__EXTRACTED MATERIAL__.
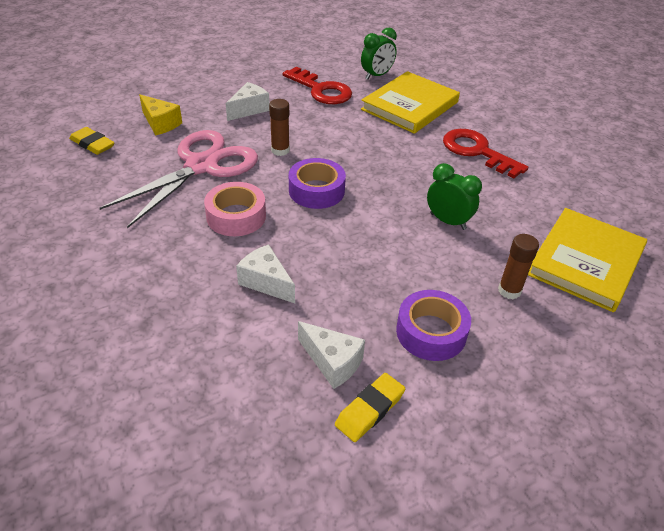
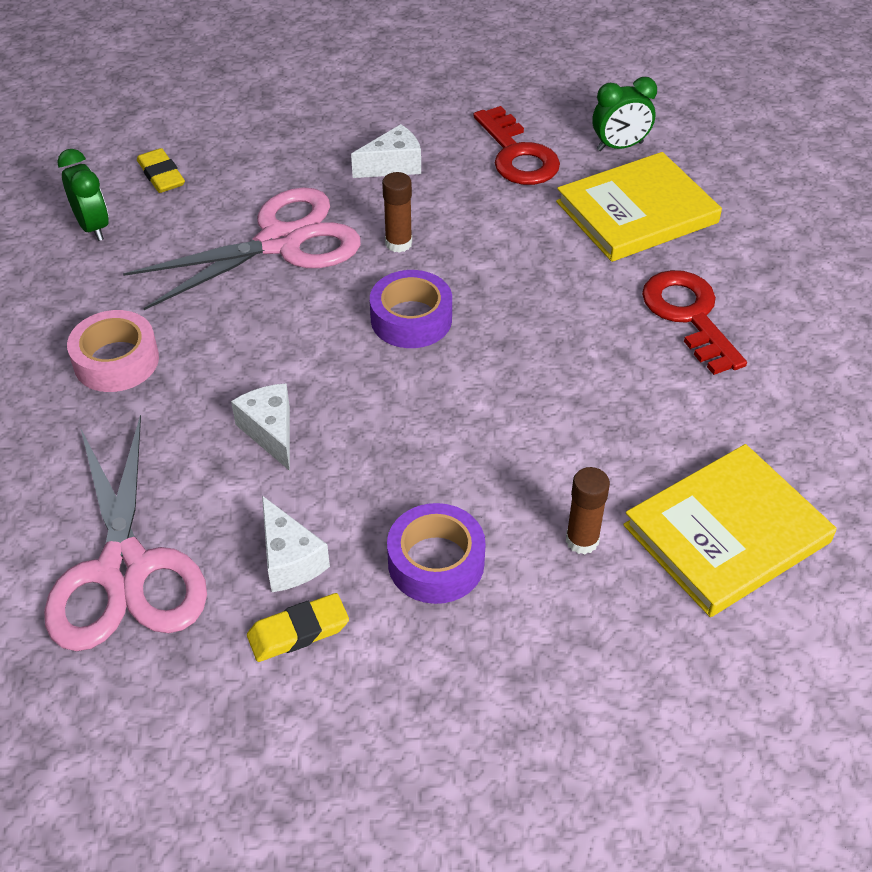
camera: 25 degrees right, 5 degrees up
(160, 123) = (262, 162): yellow cheese -> none
(212, 409) = (124, 569): none -> pink scissors
(236, 216) = (284, 329): pink tape -> pink tape (116, 361)
(448, 221) = (566, 415): green clock -> green clock (93, 227)

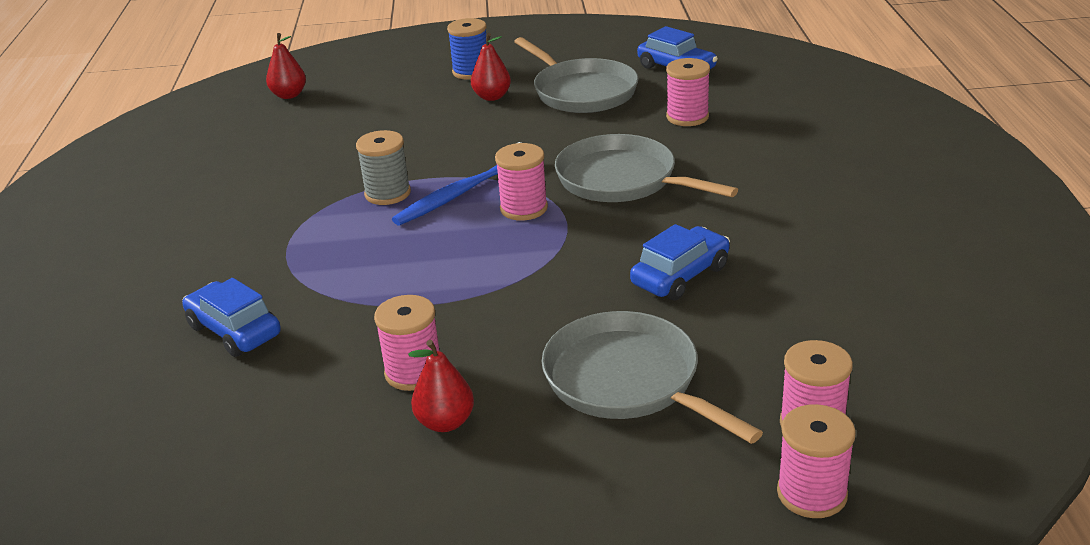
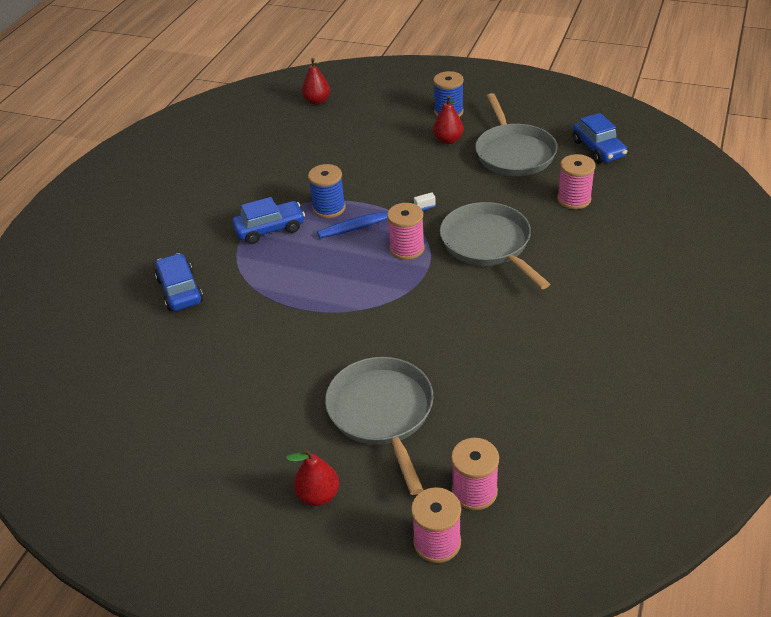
camera: 25 degrees right, 10 degrees up
(387, 193) = (329, 208): grey spool -> blue spool
(414, 372) = (261, 359): pink spool -> none
(445, 422) = (257, 403): red pear -> red pear (318, 495)
(680, 275) = (472, 340): blue car -> blue car (270, 229)

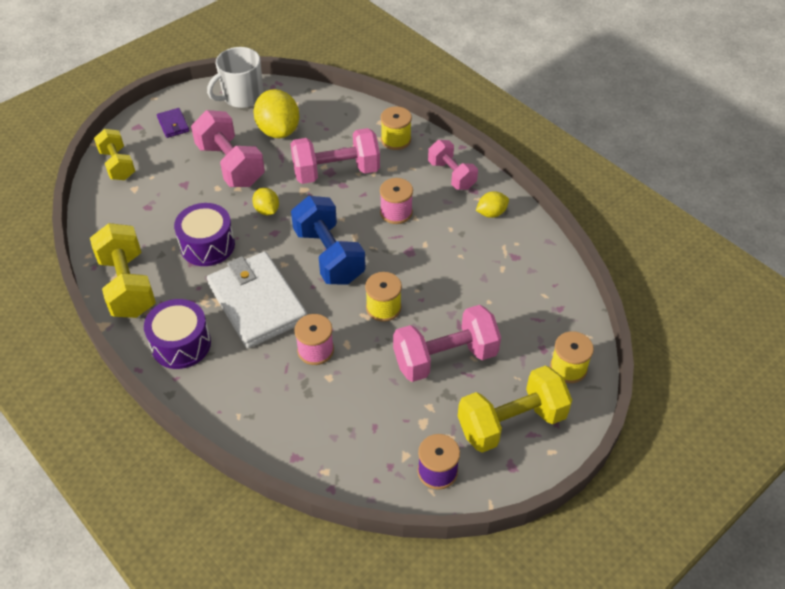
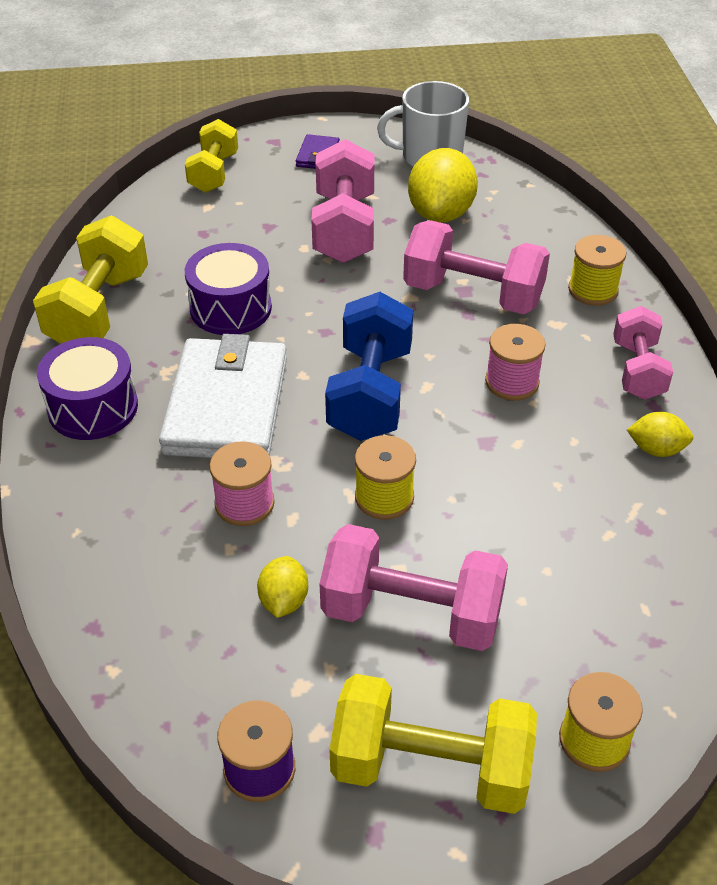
camera: 35 degrees right, 5 degrees down
(267, 210) = (340, 300): yellow lemon -> yellow lemon (283, 601)

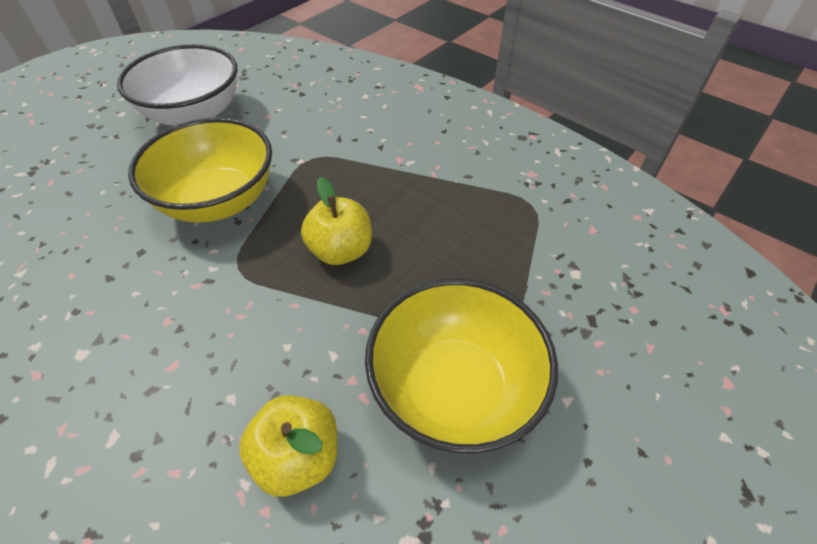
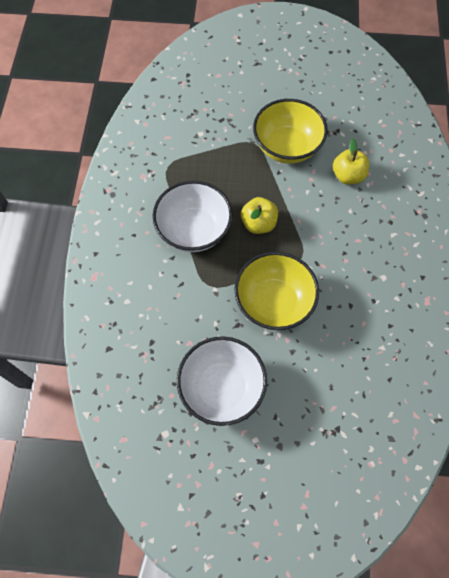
camera: 125 degrees left, 15 degrees up
(399, 180) = (194, 230): none -> white bowl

__PROBLEM STATEMENT__. Only the lines from the one containing "(160, 123) = (262, 162): yellow" through the last line of the entries above should be copied, exactly as they are and without the pictures.

__ANSWER TO THIS TASK__.
(160, 123) = (262, 162): yellow cheese -> none
(212, 409) = (124, 569): none -> pink scissors
(236, 216) = (284, 329): pink tape -> pink tape (116, 361)
(448, 221) = (566, 415): green clock -> green clock (93, 227)

camera: 25 degrees right, 10 degrees up
(387, 193) = (329, 208): grey spool -> blue spool
(414, 372) = (261, 359): pink spool -> none
(445, 422) = (257, 403): red pear -> red pear (318, 495)
(680, 275) = (472, 340): blue car -> blue car (270, 229)

camera: 35 degrees right, 5 degrees down
(267, 210) = (340, 300): yellow lemon -> yellow lemon (283, 601)

camera: 125 degrees left, 15 degrees up
(399, 180) = (194, 230): none -> white bowl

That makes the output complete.